--- Exercise materials Enclosed Below ---

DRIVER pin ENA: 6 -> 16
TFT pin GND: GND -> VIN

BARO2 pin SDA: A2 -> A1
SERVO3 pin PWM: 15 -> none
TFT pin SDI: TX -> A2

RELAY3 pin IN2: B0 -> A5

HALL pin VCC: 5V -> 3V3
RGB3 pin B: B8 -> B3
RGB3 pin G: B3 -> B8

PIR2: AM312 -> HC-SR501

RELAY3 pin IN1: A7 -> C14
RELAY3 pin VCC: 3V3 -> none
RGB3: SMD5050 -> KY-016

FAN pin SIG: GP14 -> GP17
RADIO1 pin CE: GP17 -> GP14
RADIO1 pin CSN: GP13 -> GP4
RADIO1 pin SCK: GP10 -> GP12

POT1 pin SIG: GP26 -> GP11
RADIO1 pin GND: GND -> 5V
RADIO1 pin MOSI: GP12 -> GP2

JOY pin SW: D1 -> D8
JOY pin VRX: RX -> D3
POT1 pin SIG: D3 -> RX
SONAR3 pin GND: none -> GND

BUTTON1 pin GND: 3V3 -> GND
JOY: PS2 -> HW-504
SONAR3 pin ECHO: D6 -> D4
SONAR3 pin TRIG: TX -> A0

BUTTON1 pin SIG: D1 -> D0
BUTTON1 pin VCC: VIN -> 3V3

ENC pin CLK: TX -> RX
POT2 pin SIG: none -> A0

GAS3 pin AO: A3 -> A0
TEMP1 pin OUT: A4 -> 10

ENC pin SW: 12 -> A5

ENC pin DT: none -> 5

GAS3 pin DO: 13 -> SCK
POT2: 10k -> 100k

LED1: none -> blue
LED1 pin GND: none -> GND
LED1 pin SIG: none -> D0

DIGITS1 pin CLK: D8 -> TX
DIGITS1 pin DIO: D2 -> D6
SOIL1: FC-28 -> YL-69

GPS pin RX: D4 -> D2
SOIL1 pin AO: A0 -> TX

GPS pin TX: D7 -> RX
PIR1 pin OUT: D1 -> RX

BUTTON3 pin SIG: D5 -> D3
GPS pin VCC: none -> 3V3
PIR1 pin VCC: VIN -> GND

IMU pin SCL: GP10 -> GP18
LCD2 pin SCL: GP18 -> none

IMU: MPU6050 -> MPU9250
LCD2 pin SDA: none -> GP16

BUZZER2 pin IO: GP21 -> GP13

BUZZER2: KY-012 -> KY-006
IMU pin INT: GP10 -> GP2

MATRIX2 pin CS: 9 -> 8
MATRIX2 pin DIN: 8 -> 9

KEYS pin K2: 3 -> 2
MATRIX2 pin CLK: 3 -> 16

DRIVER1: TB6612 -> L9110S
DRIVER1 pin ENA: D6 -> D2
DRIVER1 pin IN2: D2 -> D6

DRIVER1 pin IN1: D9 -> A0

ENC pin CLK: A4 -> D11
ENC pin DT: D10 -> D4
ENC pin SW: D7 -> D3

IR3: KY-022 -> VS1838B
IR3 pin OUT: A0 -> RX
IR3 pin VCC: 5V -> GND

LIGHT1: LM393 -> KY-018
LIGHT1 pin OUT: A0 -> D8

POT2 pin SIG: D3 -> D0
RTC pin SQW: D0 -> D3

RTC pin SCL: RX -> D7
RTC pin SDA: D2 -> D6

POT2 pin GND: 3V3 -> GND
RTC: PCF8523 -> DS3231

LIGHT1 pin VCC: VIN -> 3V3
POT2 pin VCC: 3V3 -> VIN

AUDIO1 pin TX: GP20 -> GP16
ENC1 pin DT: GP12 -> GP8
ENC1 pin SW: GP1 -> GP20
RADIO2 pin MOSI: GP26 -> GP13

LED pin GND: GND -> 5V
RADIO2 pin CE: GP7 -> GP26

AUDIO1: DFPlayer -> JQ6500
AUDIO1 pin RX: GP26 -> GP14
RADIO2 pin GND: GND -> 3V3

--- End of Enclosed Exercise materials ---

▶ **How to complete this task**
The answer must be every line of the records that holds the string "none".

▶ **Response**
SERVO3 pin PWM: 15 -> none
RELAY3 pin VCC: 3V3 -> none
SONAR3 pin GND: none -> GND
POT2 pin SIG: none -> A0
ENC pin DT: none -> 5
LED1: none -> blue
LED1 pin GND: none -> GND
LED1 pin SIG: none -> D0
GPS pin VCC: none -> 3V3
LCD2 pin SCL: GP18 -> none
LCD2 pin SDA: none -> GP16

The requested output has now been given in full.